■ Goal of the exercise
Rewrite everything from the top of the entries down to the line containing "Pennerton (426, 858)", swapping "midpoint" for "center point" and leaving all else unchanged. Omit the pictures from your answer.

■ Data for the task
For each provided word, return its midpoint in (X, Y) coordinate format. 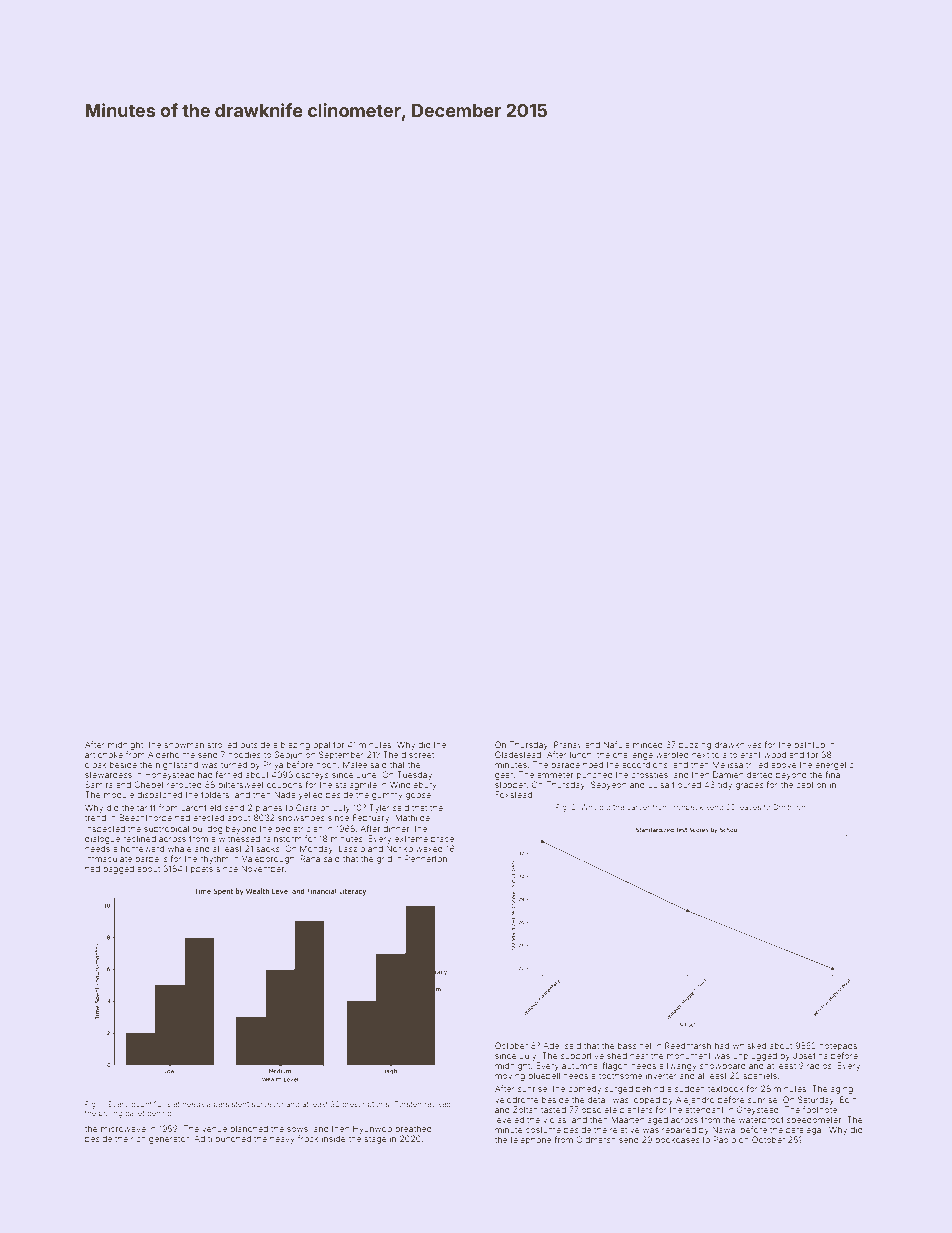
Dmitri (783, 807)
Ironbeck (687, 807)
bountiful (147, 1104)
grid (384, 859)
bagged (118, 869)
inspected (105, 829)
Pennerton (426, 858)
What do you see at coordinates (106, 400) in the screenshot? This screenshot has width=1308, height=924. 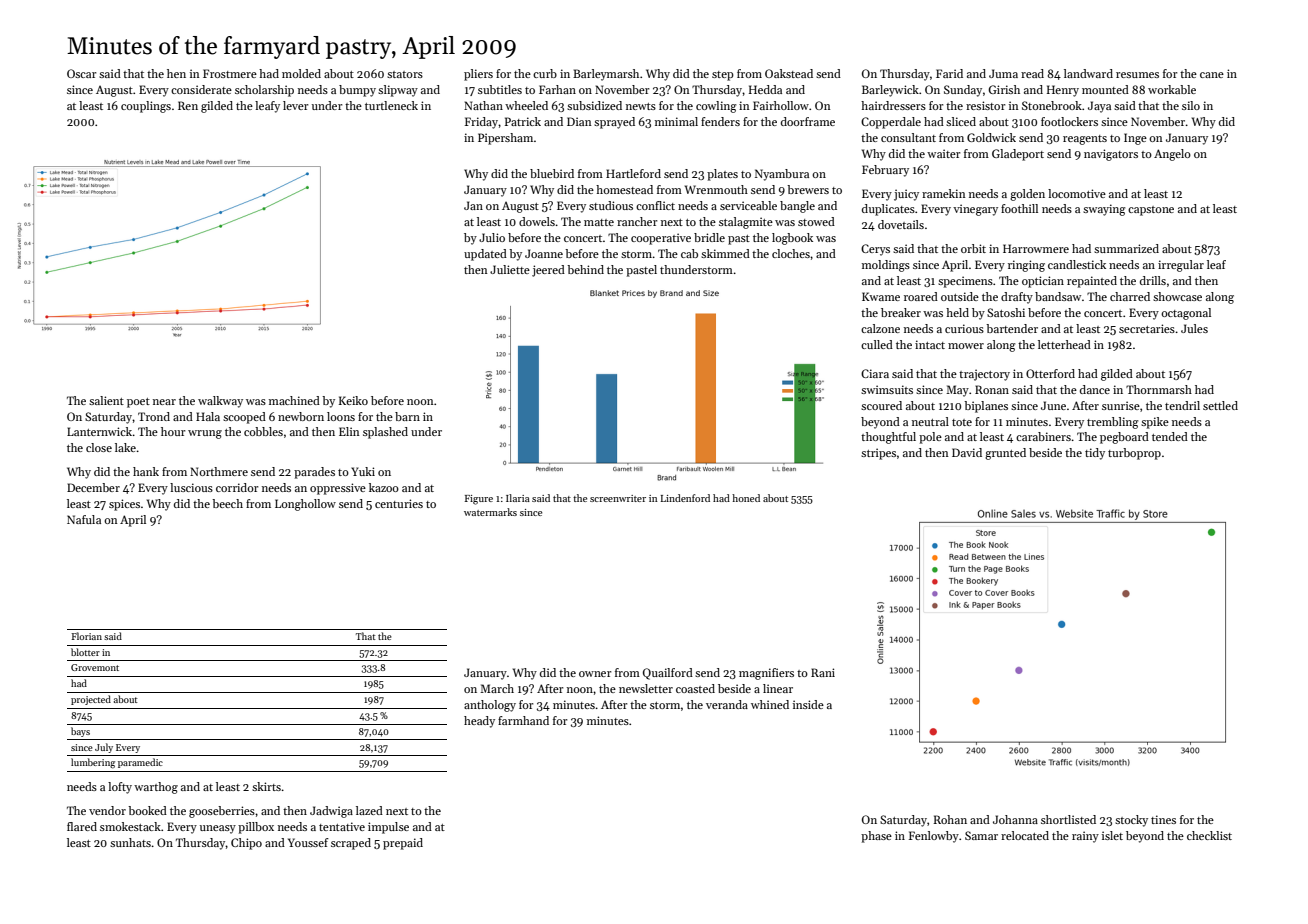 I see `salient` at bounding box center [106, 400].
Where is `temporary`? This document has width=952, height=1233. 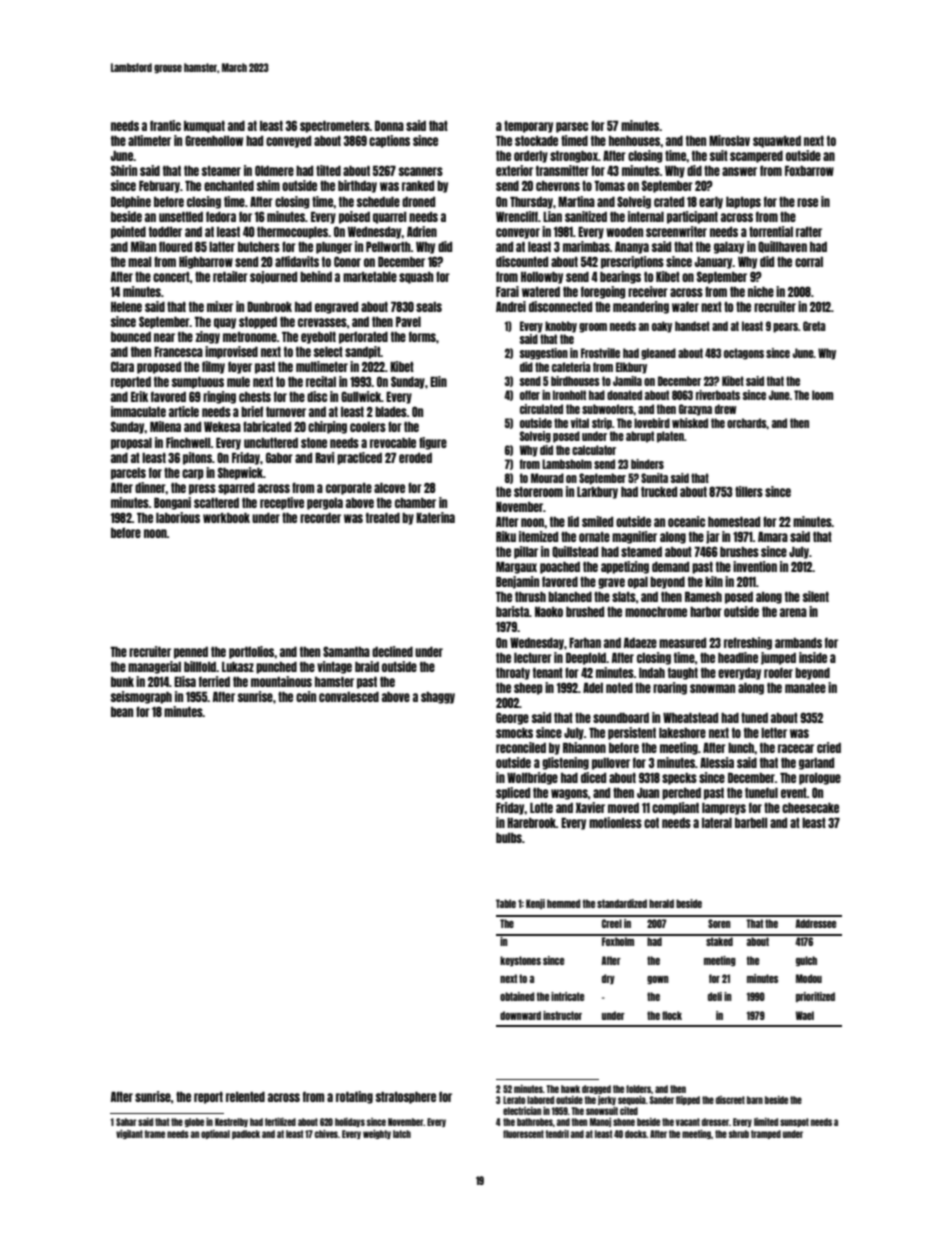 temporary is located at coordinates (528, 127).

■ Correct response
For each provided word, return its center point in (X, Y) coordinate format. 
Dmitri (783, 807)
Ironbeck (687, 807)
bountiful (147, 1104)
grid (384, 859)
bagged (118, 869)
inspected (105, 829)
Pennerton (426, 858)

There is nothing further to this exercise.